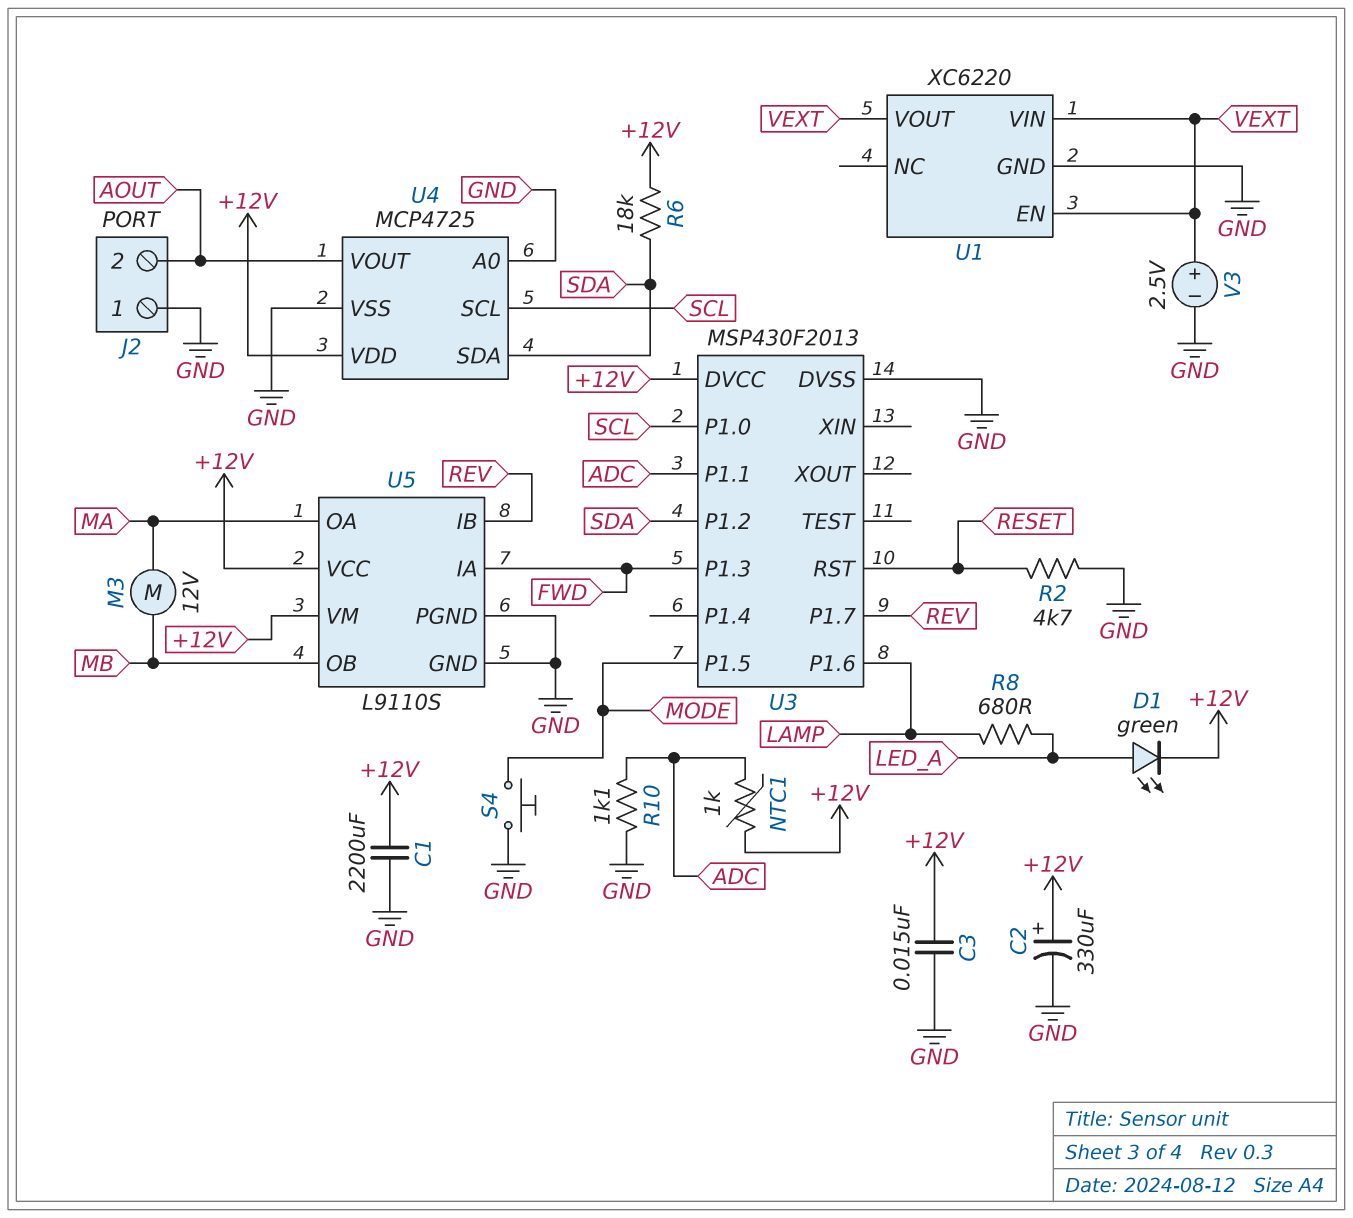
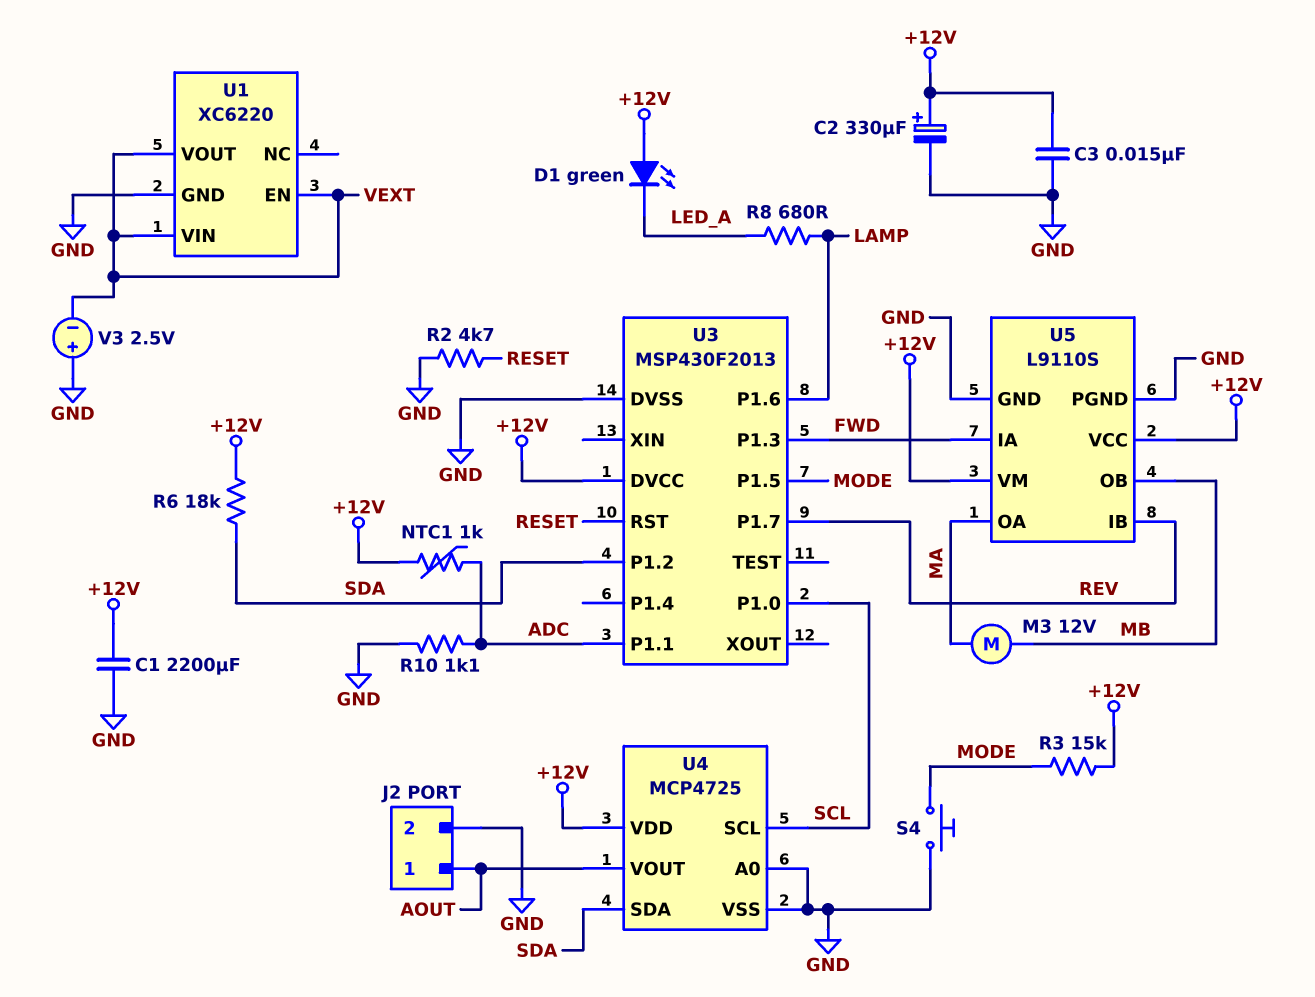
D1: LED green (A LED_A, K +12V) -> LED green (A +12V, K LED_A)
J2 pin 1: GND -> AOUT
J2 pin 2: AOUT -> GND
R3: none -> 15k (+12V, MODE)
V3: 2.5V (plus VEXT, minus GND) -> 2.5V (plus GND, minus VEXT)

...

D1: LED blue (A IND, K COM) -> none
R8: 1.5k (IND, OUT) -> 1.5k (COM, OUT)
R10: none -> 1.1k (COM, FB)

__WORK TO BE COMPLETED__
Look back at the data above. Transcribe exactly the lines starting at the line that contains "R3: none -> 15k (+12V, MODE)" and ending at the line that contains "V3: 2.5V (plus".

__EXERCISE OUTPUT__
R3: none -> 15k (+12V, MODE)
V3: 2.5V (plus VEXT, minus GND) -> 2.5V (plus GND, minus VEXT)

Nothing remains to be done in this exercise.